[Goal of the exercise]:
Write out again, exactly as they stand, the line that includes "379] 60 degrees clockwise" and all remaining lines of the entries.

[Stored records]

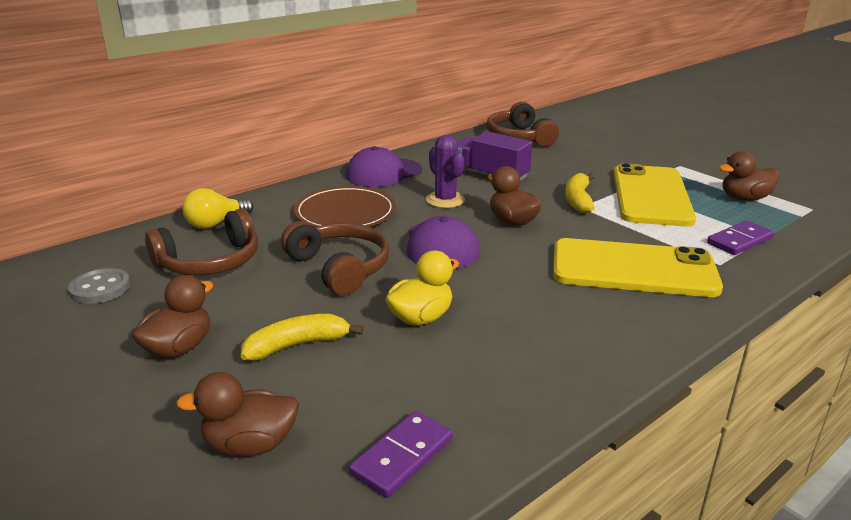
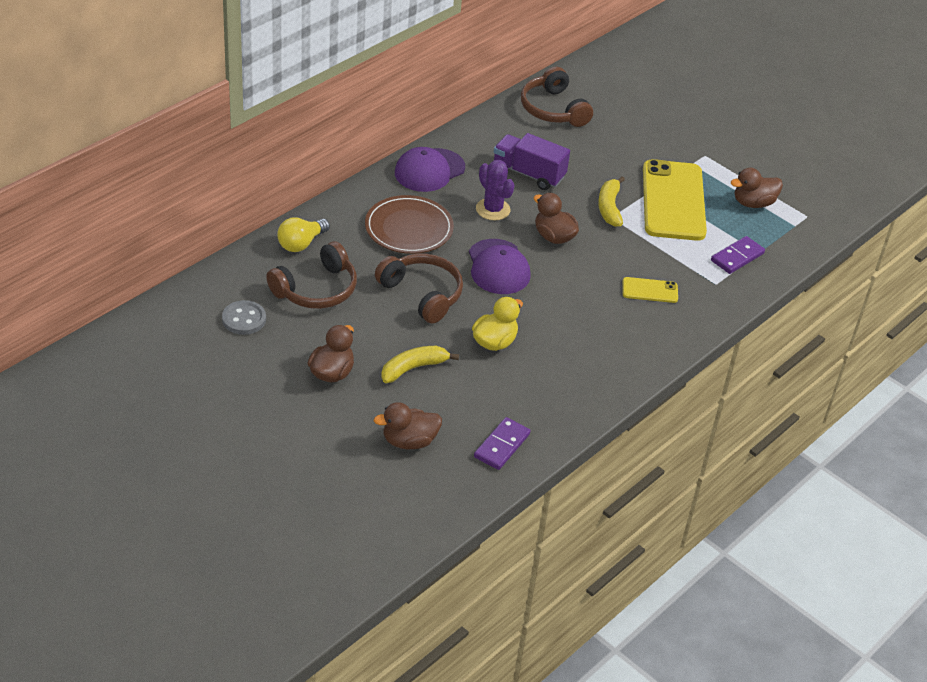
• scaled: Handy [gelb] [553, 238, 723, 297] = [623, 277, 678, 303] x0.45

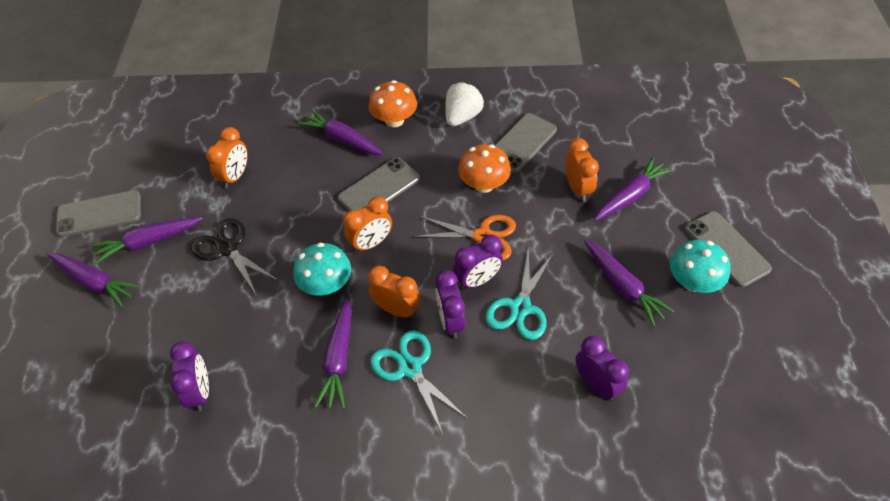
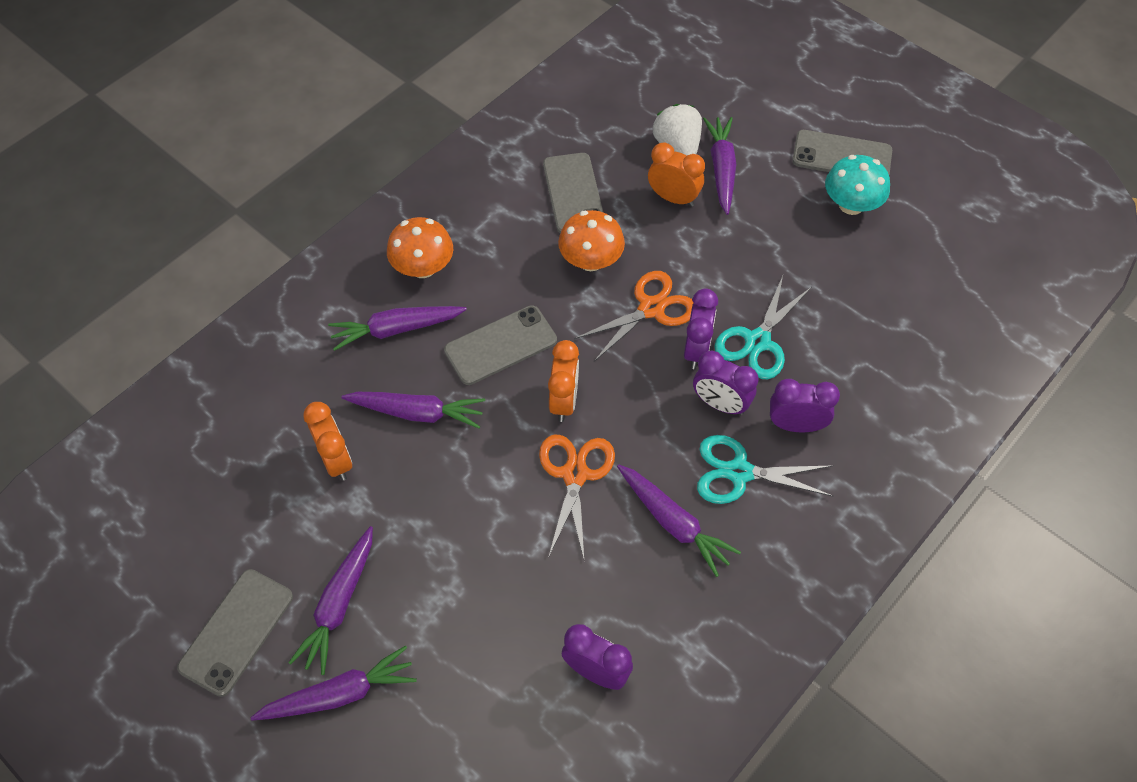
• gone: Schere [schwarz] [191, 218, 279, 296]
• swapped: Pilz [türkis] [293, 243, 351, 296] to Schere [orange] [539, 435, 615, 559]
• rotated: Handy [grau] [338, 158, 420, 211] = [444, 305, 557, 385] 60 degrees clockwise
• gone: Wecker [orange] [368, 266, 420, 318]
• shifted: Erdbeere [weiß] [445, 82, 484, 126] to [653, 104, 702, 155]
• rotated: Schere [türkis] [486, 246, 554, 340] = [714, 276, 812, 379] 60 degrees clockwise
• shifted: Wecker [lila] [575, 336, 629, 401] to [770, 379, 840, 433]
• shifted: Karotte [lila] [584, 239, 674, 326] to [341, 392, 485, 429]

[Solution for this task]:
• rotated: Schere [türkis] [486, 246, 554, 340] = [714, 276, 812, 379] 60 degrees clockwise
• shifted: Wecker [lila] [575, 336, 629, 401] to [770, 379, 840, 433]
• shifted: Karotte [lila] [584, 239, 674, 326] to [341, 392, 485, 429]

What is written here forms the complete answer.